● **Change listing data**
■ ■ ■ ■ ■

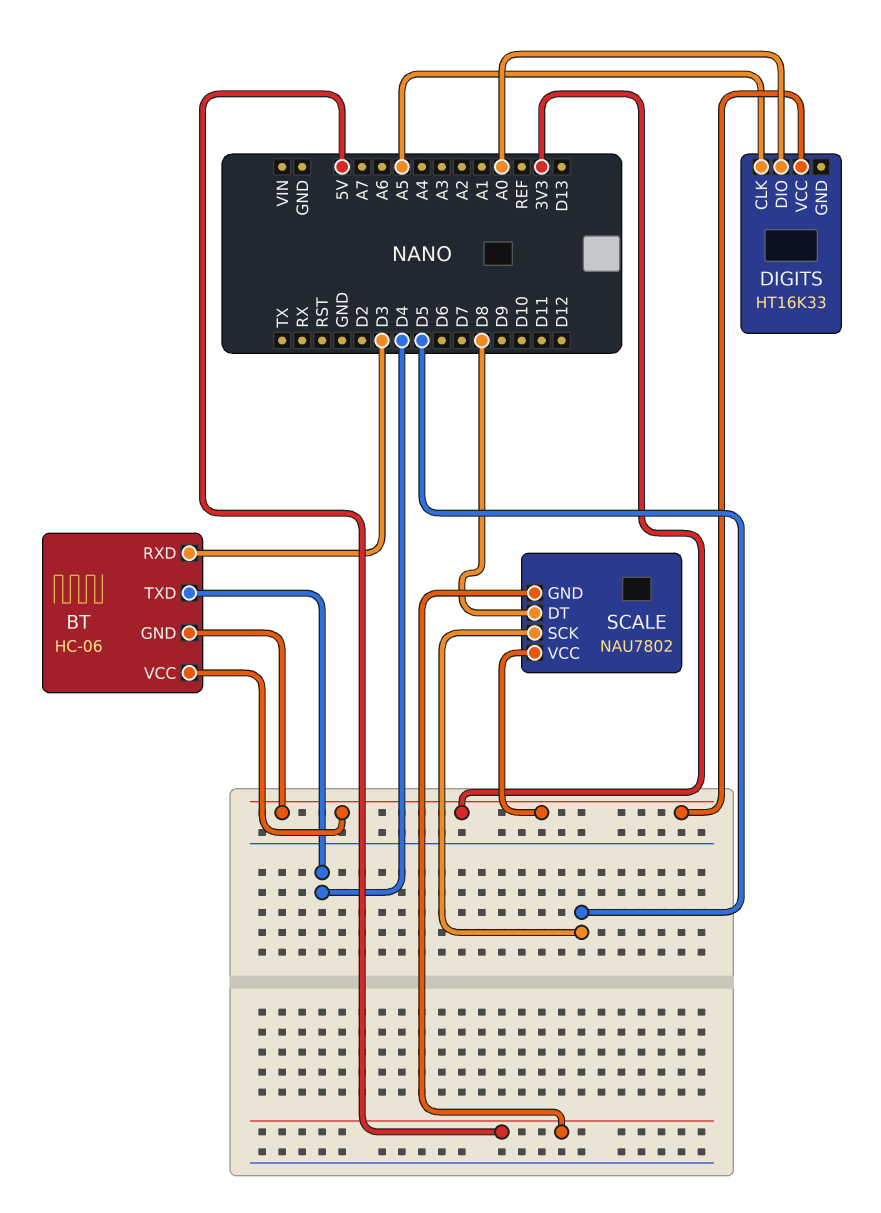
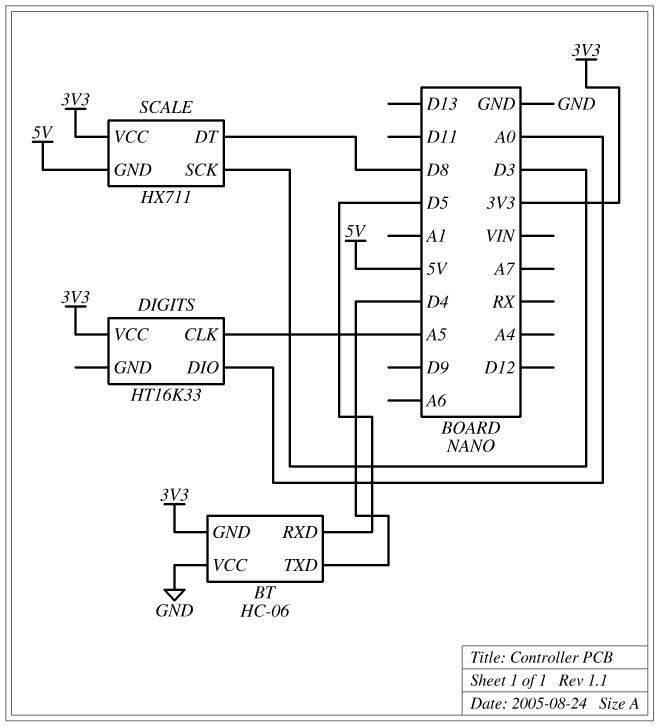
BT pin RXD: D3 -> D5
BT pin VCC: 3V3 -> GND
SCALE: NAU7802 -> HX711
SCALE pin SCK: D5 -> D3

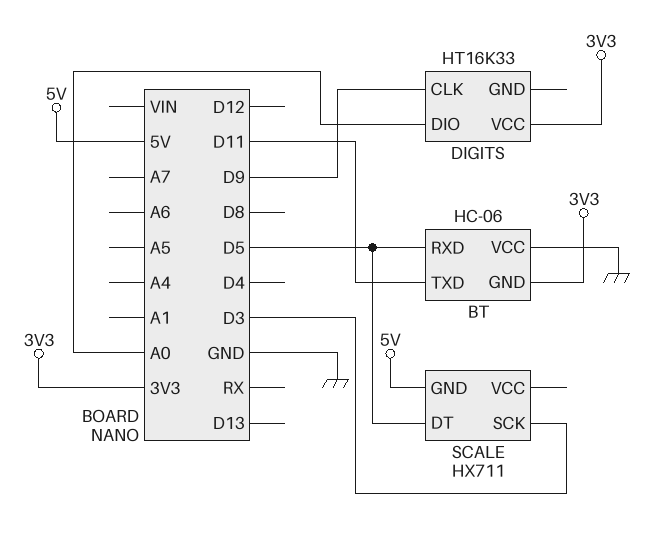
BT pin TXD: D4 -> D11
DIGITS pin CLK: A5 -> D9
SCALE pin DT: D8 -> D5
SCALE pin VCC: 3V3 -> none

■ ■ ■ ■ ■

● **WORK REQUEST**
Output the records above exactly, leaving out pictures.

● **WRITTEN REPLY**
BT pin RXD: D3 -> D5
BT pin VCC: 3V3 -> GND
SCALE: NAU7802 -> HX711
SCALE pin SCK: D5 -> D3

BT pin TXD: D4 -> D11
DIGITS pin CLK: A5 -> D9
SCALE pin DT: D8 -> D5
SCALE pin VCC: 3V3 -> none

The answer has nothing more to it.